* Required action:
Gather every line from the entries below that includes "blue".

* Exercise inputs:
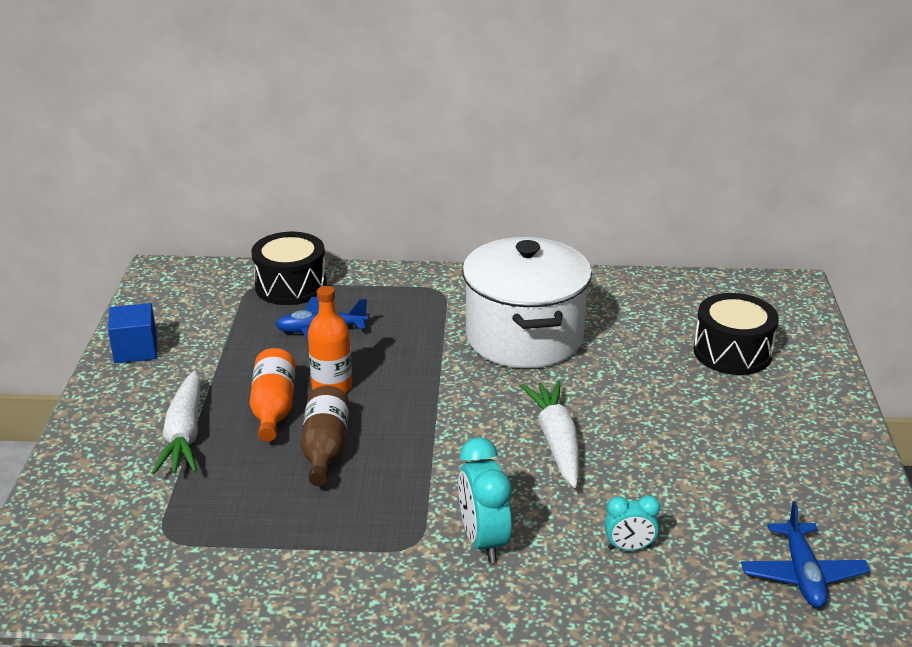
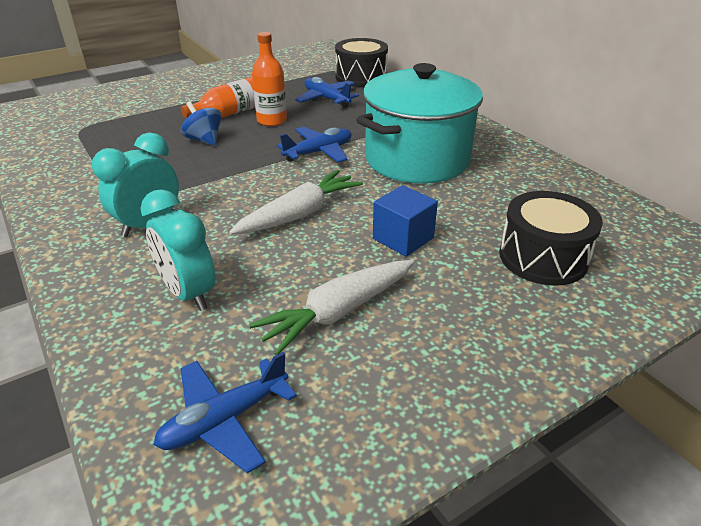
camera: 55 degrees right, 5 degrees up
(135, 350) = (244, 66): blue cube -> blue cube (403, 238)
(184, 434) = (180, 101): white carrot -> white carrot (339, 312)
(325, 449) = (204, 140): brown bottle -> blue spinning top
(445, 385) = (318, 152): none -> blue plane
(524, 337) = (417, 159): white pot -> turquoise pot
(629, 548) = (189, 293): turquoise clock -> turquoise clock, size x1.67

* Finished task:
(135, 350) = (244, 66): blue cube -> blue cube (403, 238)
(325, 449) = (204, 140): brown bottle -> blue spinning top
(445, 385) = (318, 152): none -> blue plane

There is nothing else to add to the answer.